Segment Open

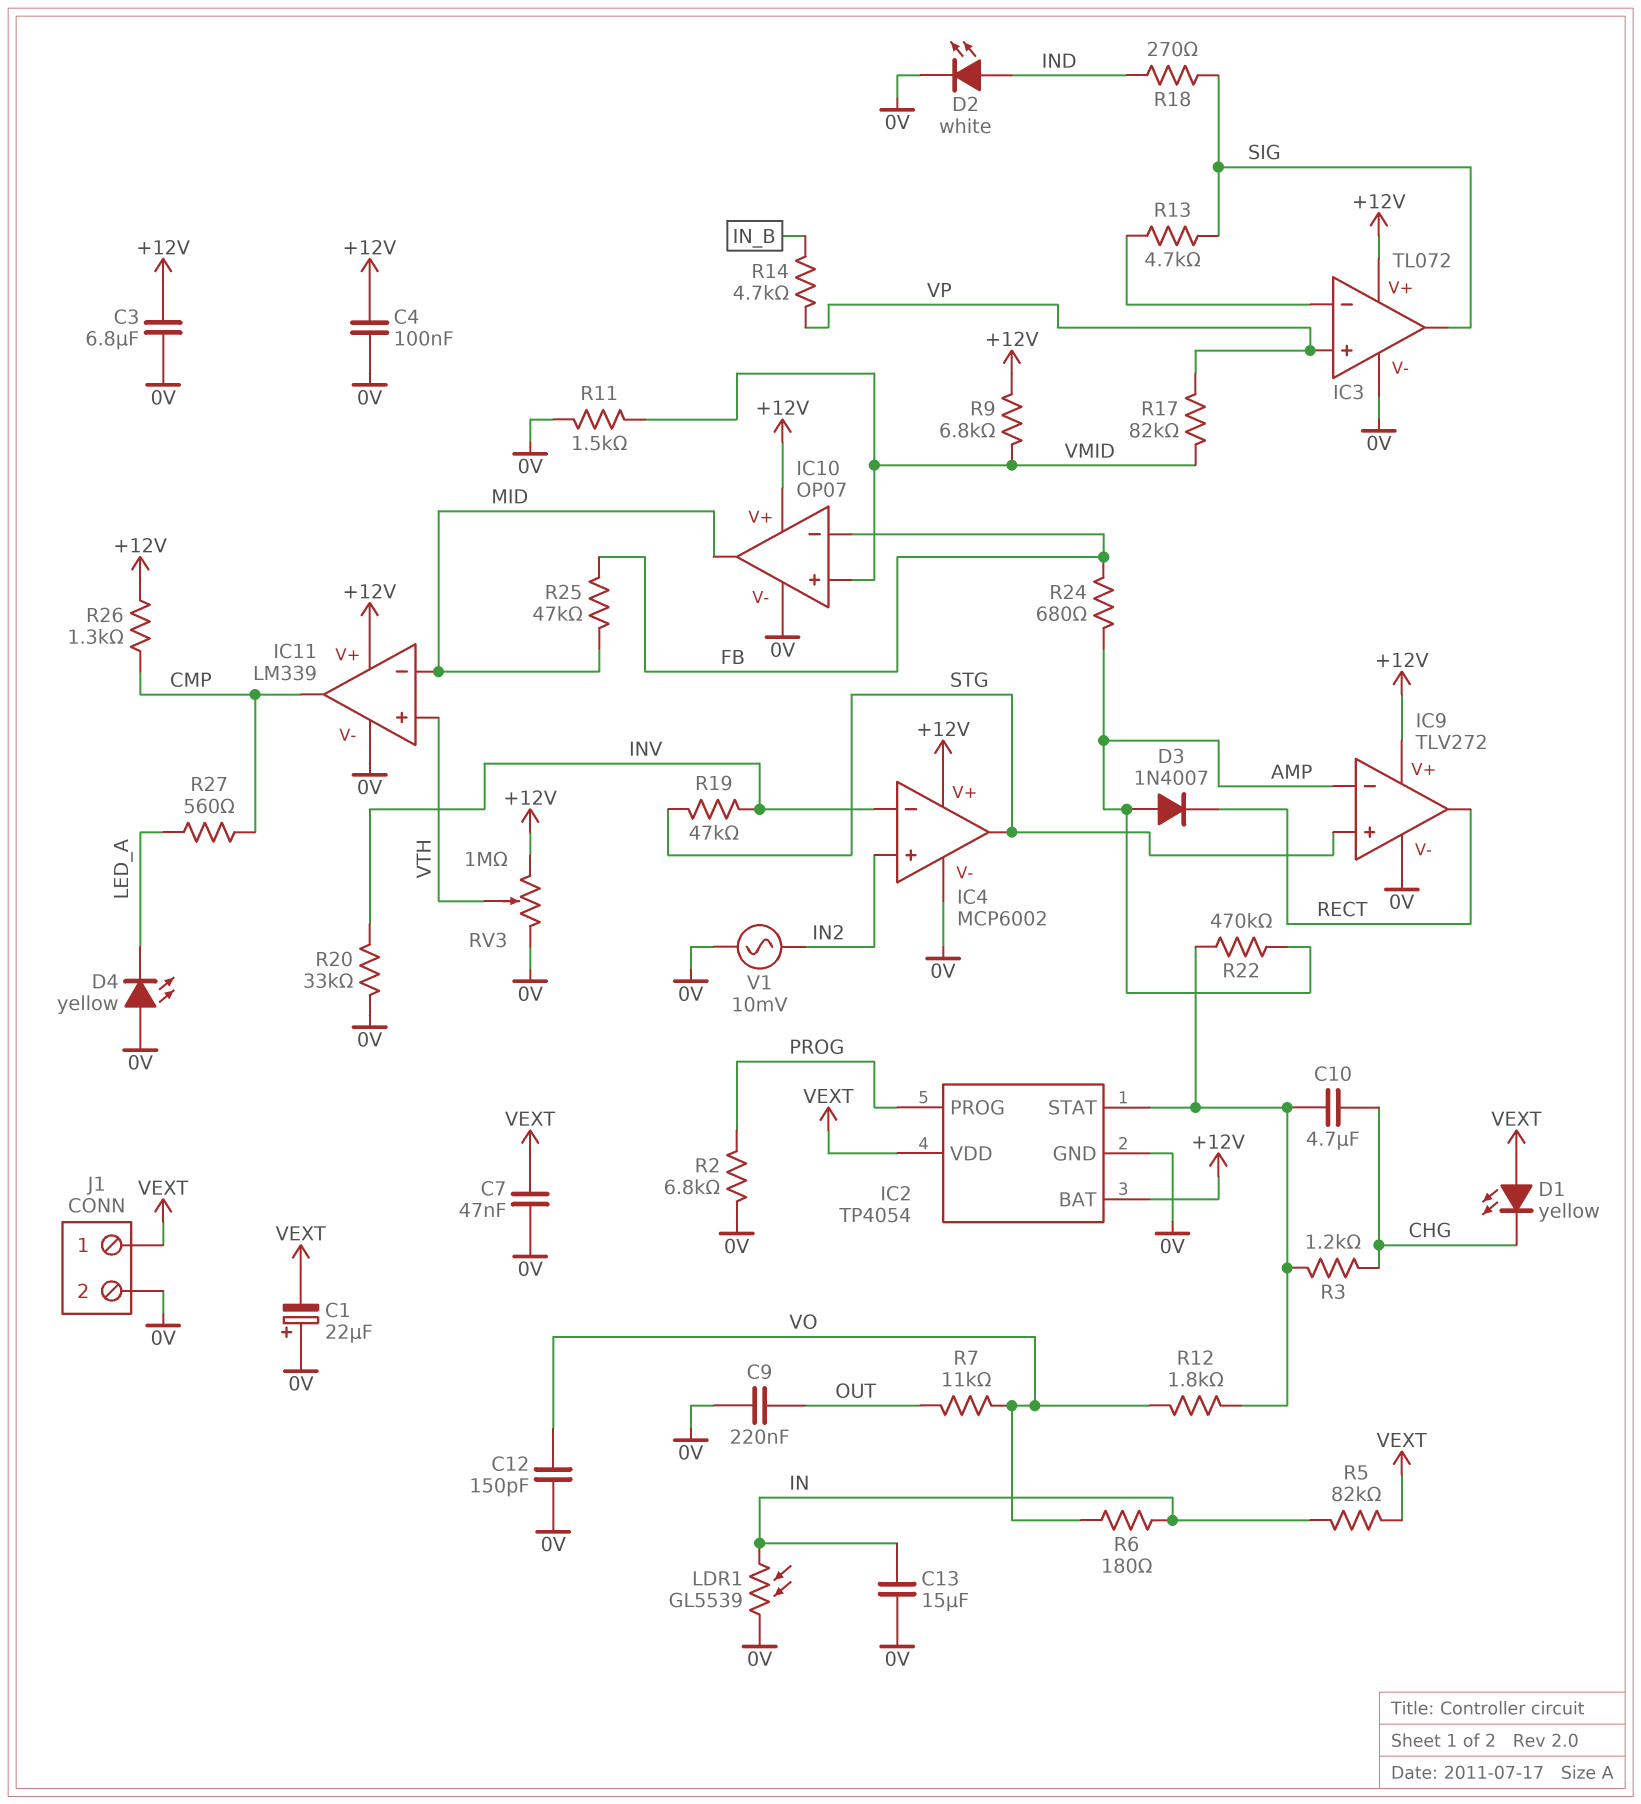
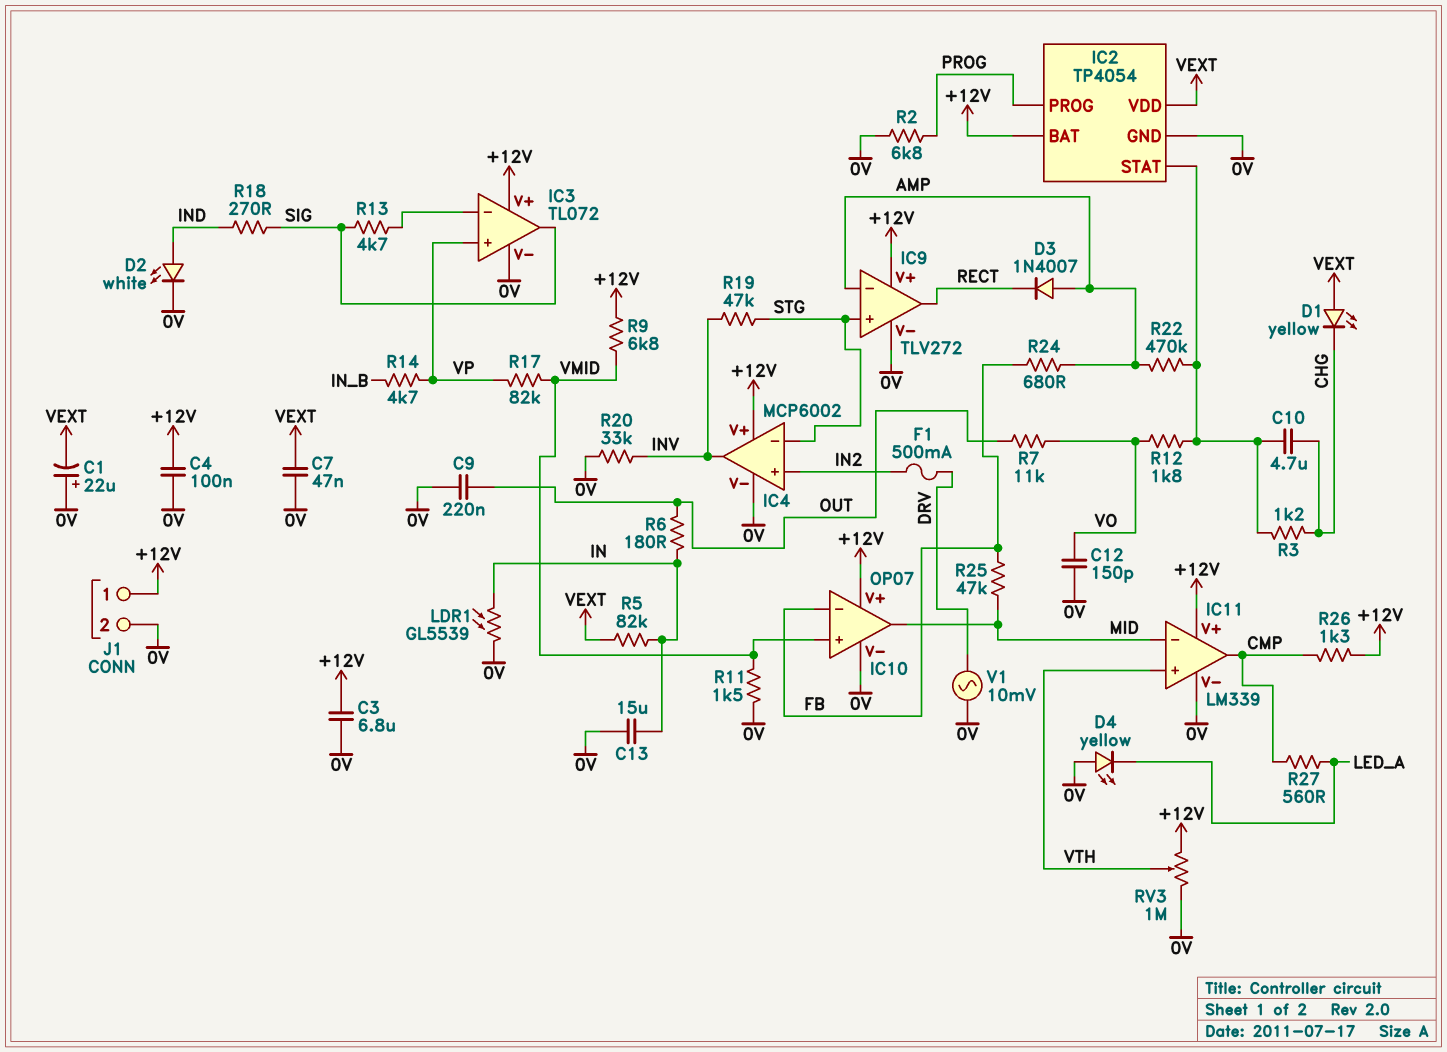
F1: none -> 500mA (DRV, IN2)
IC4 pin in-: INV -> STG
IC4 pin out: STG -> INV
J1 pin 1: VEXT -> +12V
R6: 180 (IN, VO) -> 180 (IN, OUT)
V1: AC 10mV (0V, IN2) -> AC 10mV (0V, DRV)

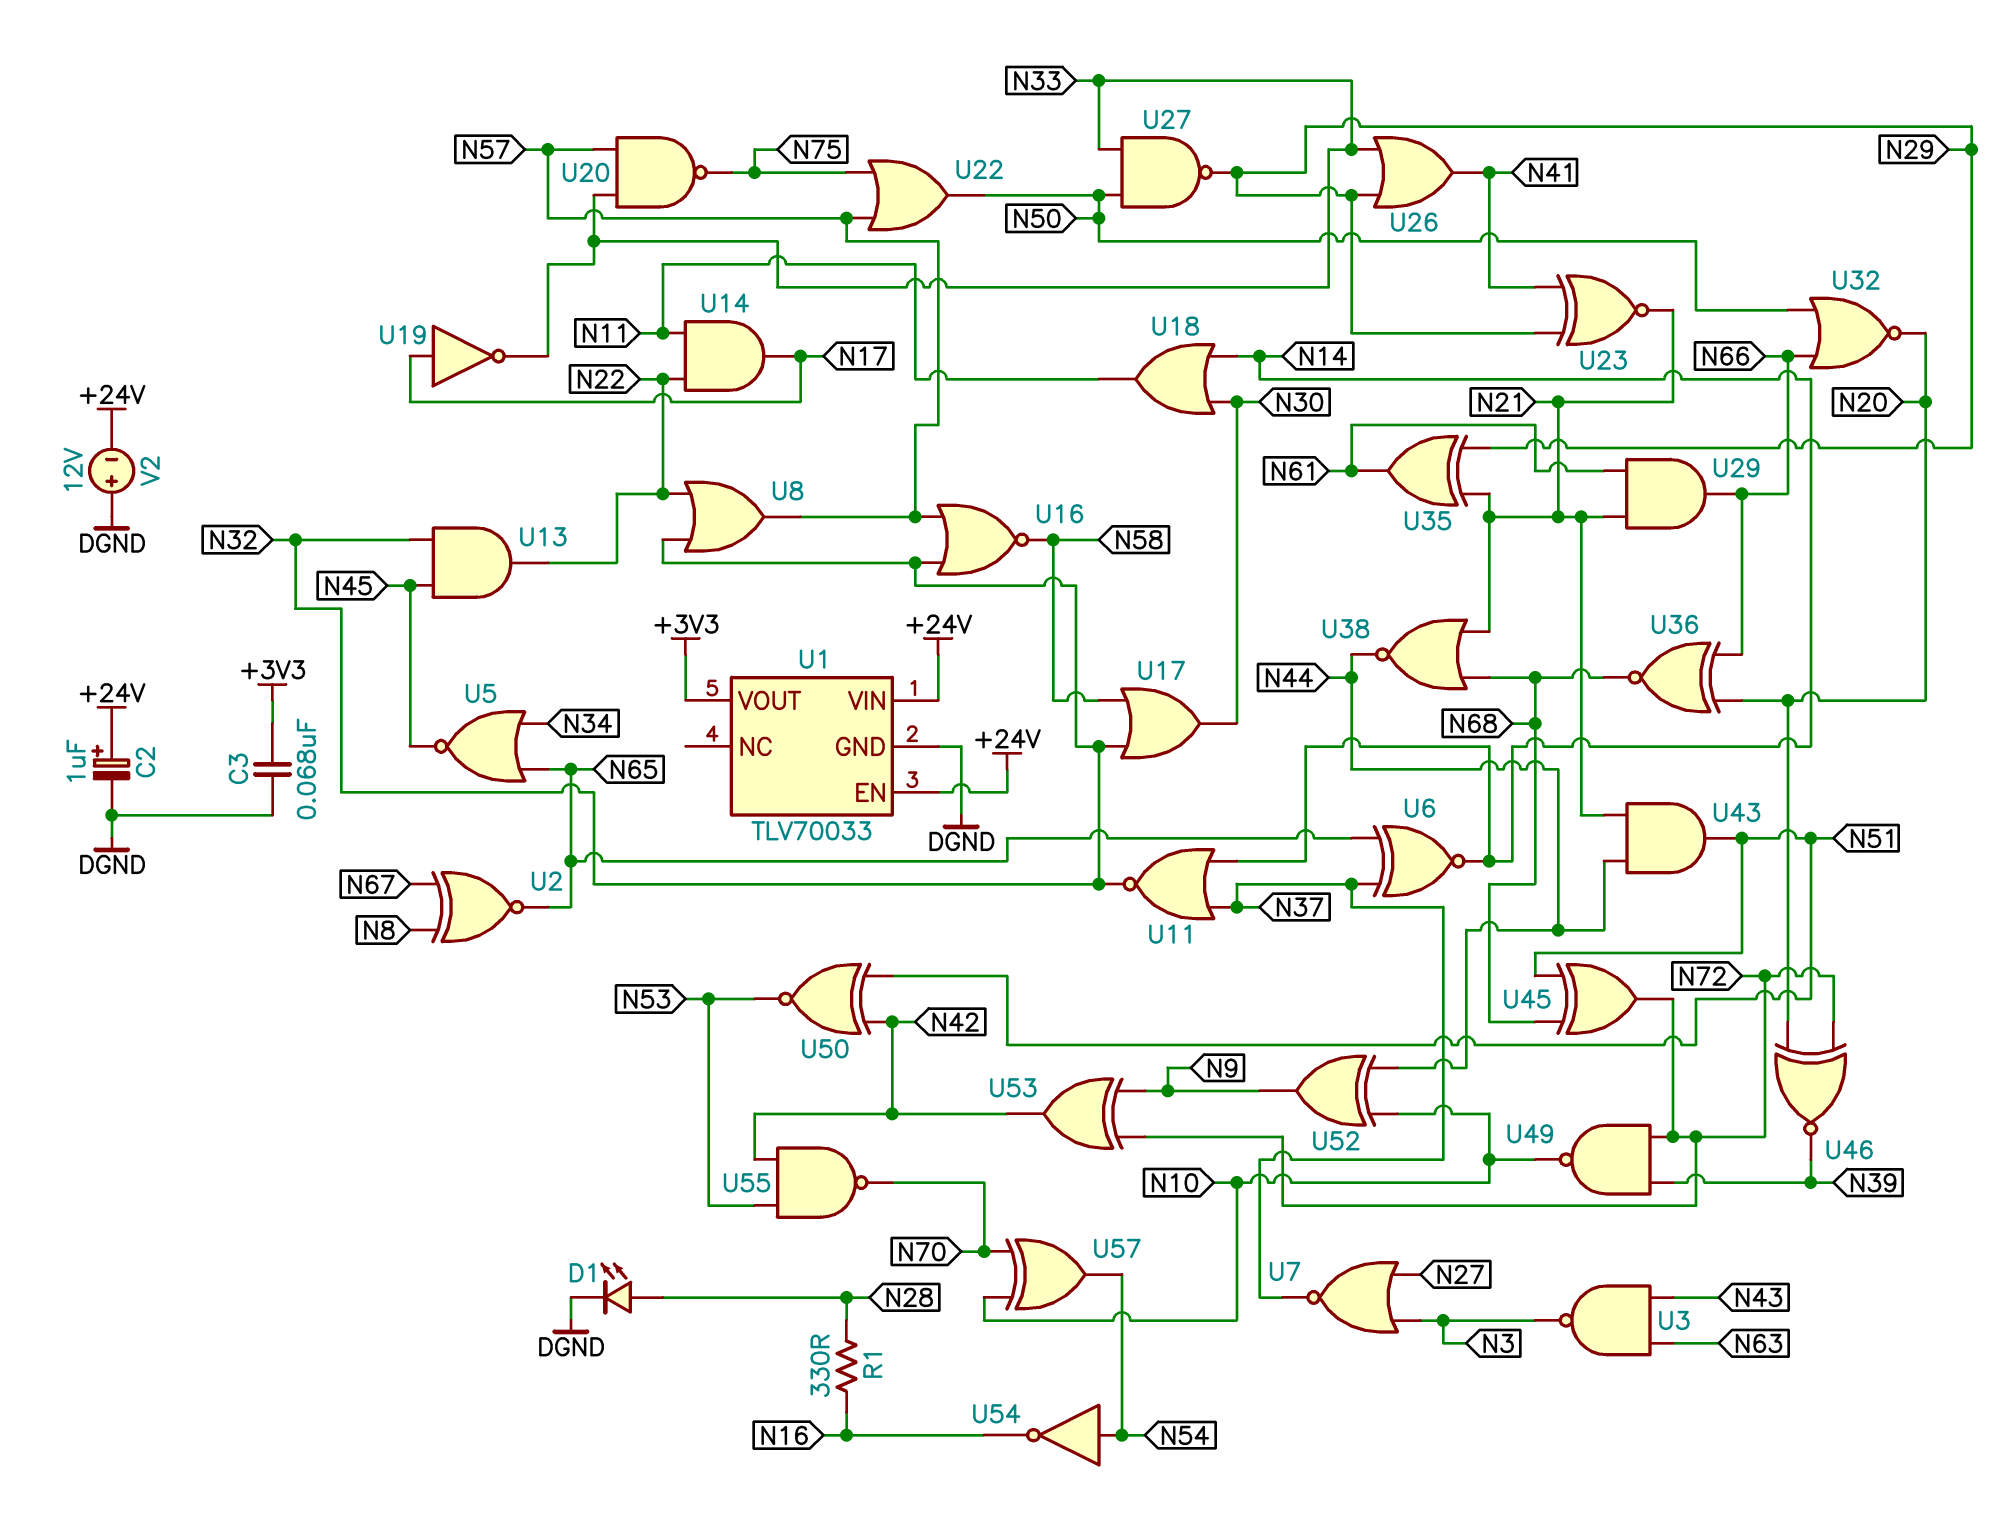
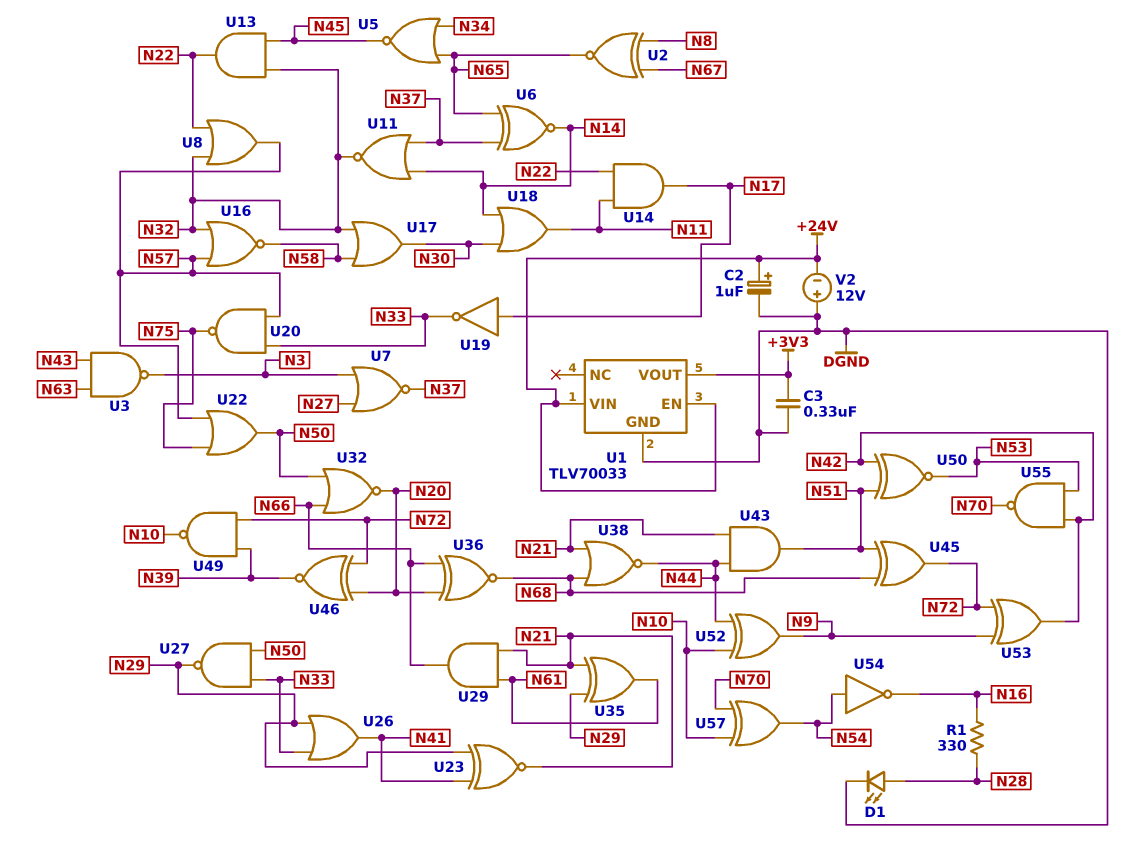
C3: 68nF (+3V3, DGND) -> 330nF (+3V3, DGND)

Segment Closed

■ Task goal ■
Write the records above out again exactly, with no pictures in your copy.

■ Result of the exercise ■
F1: none -> 500mA (DRV, IN2)
IC4 pin in-: INV -> STG
IC4 pin out: STG -> INV
J1 pin 1: VEXT -> +12V
R6: 180 (IN, VO) -> 180 (IN, OUT)
V1: AC 10mV (0V, IN2) -> AC 10mV (0V, DRV)

C3: 68nF (+3V3, DGND) -> 330nF (+3V3, DGND)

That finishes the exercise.